(Object change listings)

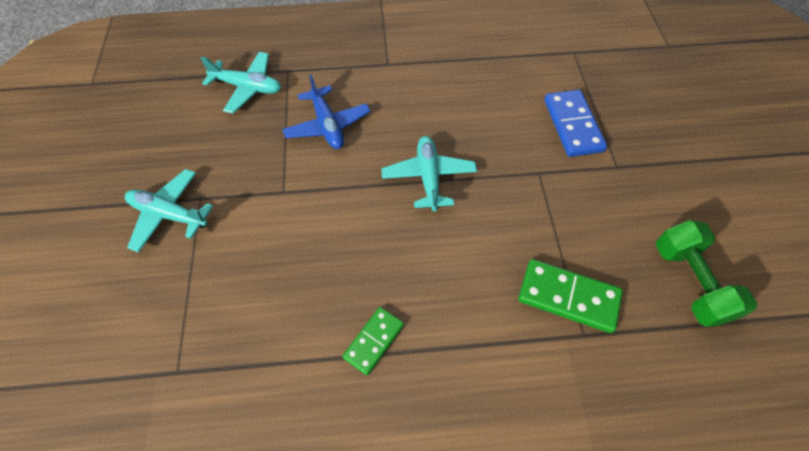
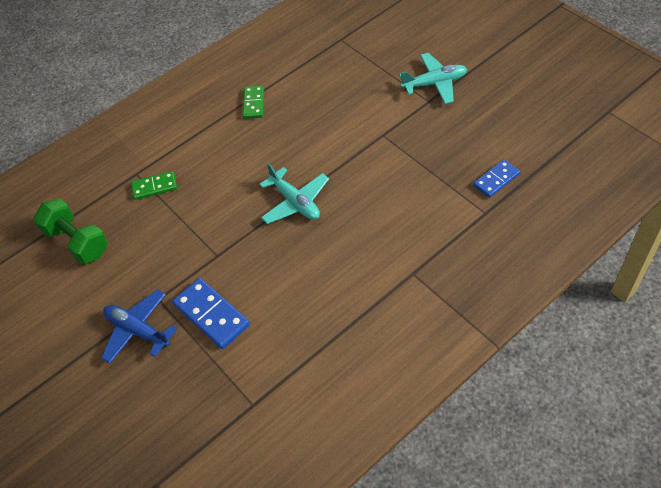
camera: 150 degrees right, 5 degrees down
(247, 87) = (496, 180): turquoise plane -> blue domino
(327, 125) = (403, 192): blue plane -> blue plane (138, 330)
(568, 297) = (154, 187): green domino -> green domino, size x0.64

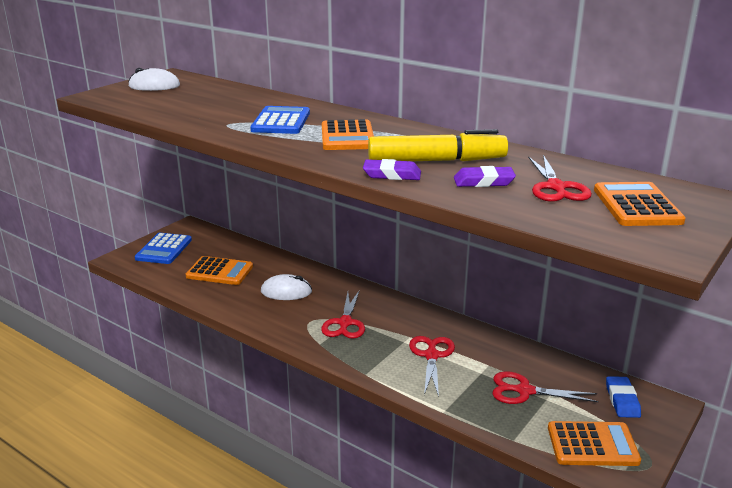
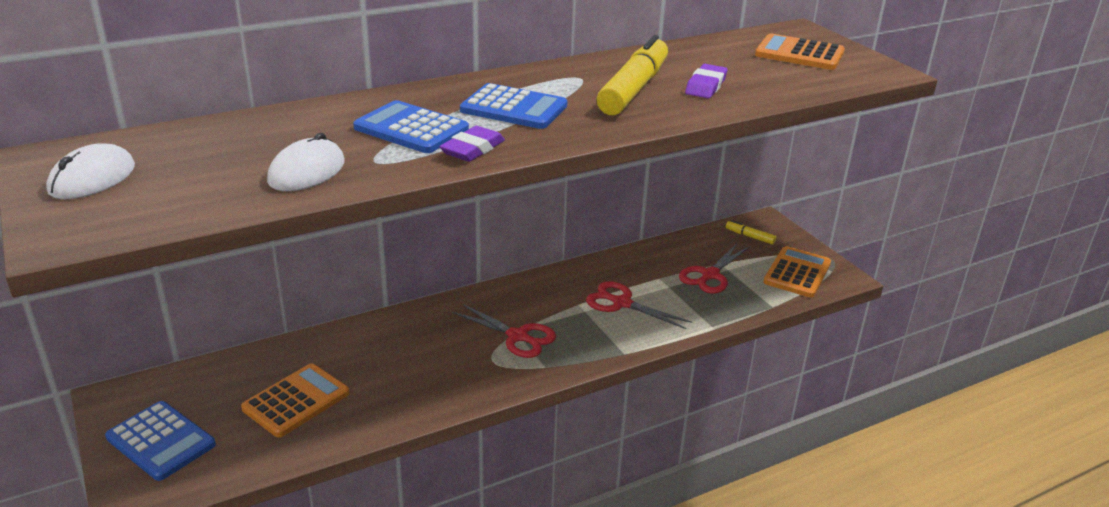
camera: 65 degrees left, 5 degrees up
(286, 291) = (408, 358): white mouse -> white mouse (307, 172)
(347, 137) = (514, 108): orange calculator -> blue calculator
(392, 175) = (653, 116): purple eraser -> purple eraser (473, 149)
(556, 187) = (741, 66): red scissors -> none
(622, 400) = (750, 237): blue eraser -> yellow marker

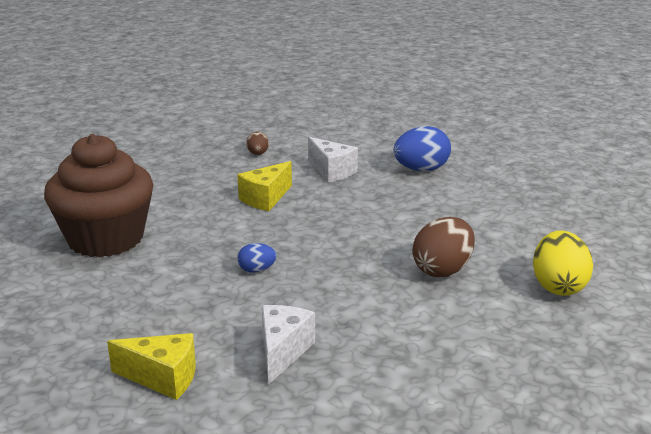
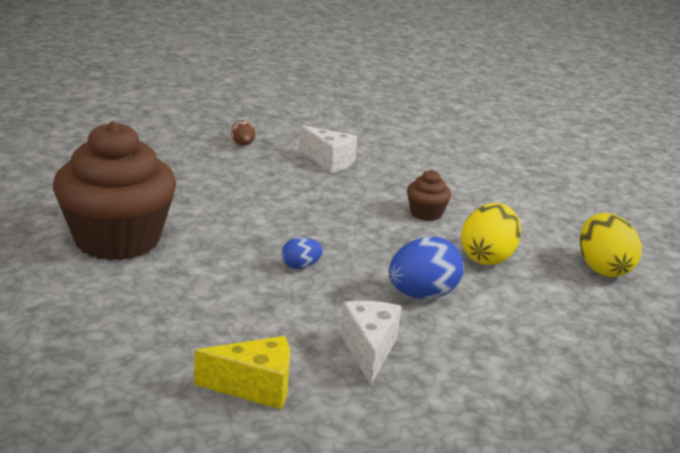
camera: 15 degrees left, 0 degrees up
(265, 198) = (273, 191): yellow cheese -> none
(402, 224) = (426, 213): none -> brown cupcake
(421, 169) = (417, 158): blue egg -> blue egg (422, 295)
(442, 270) = (487, 257): brown egg -> yellow egg

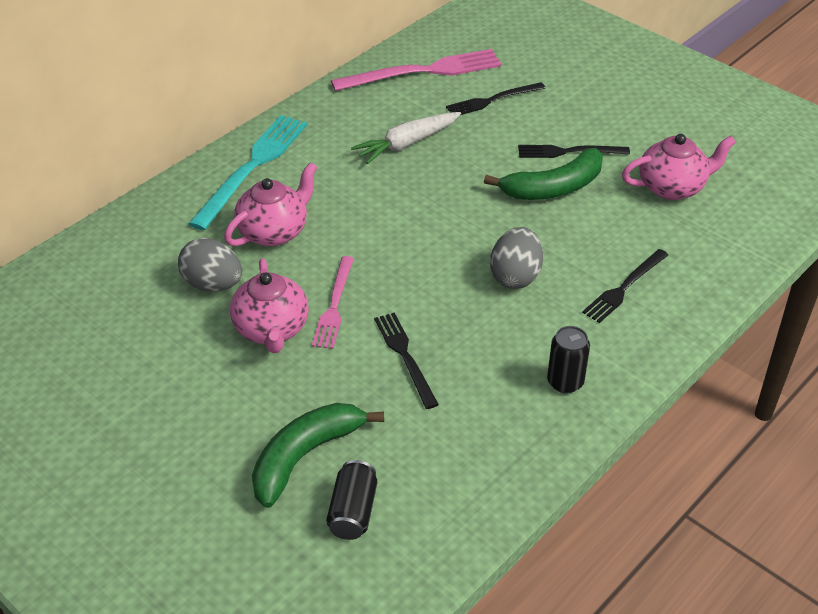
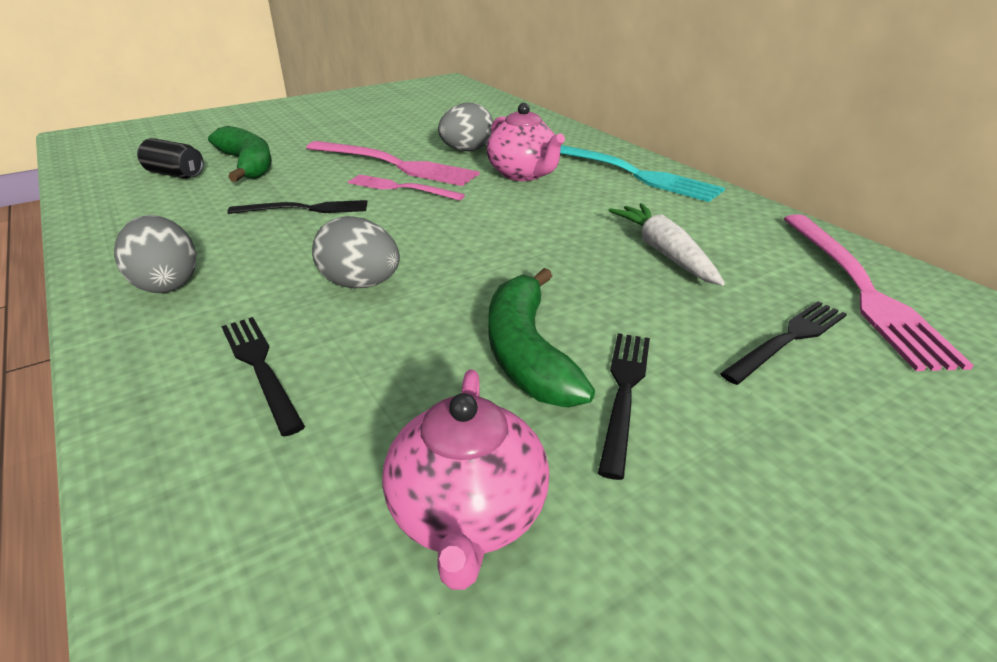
camera: 105 degrees right, 10 degrees down
(271, 329) = (394, 164): pink teapot -> pink fork
(492, 100) = (788, 339): black fork -> black fork turned 60 degrees clockwise
(565, 382) = (166, 283): black can -> grey egg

**WORK TASK:**
Some lines above may hold the word "left"; say how many do, giving nothing besides the number.

**TASK RESULT:**
2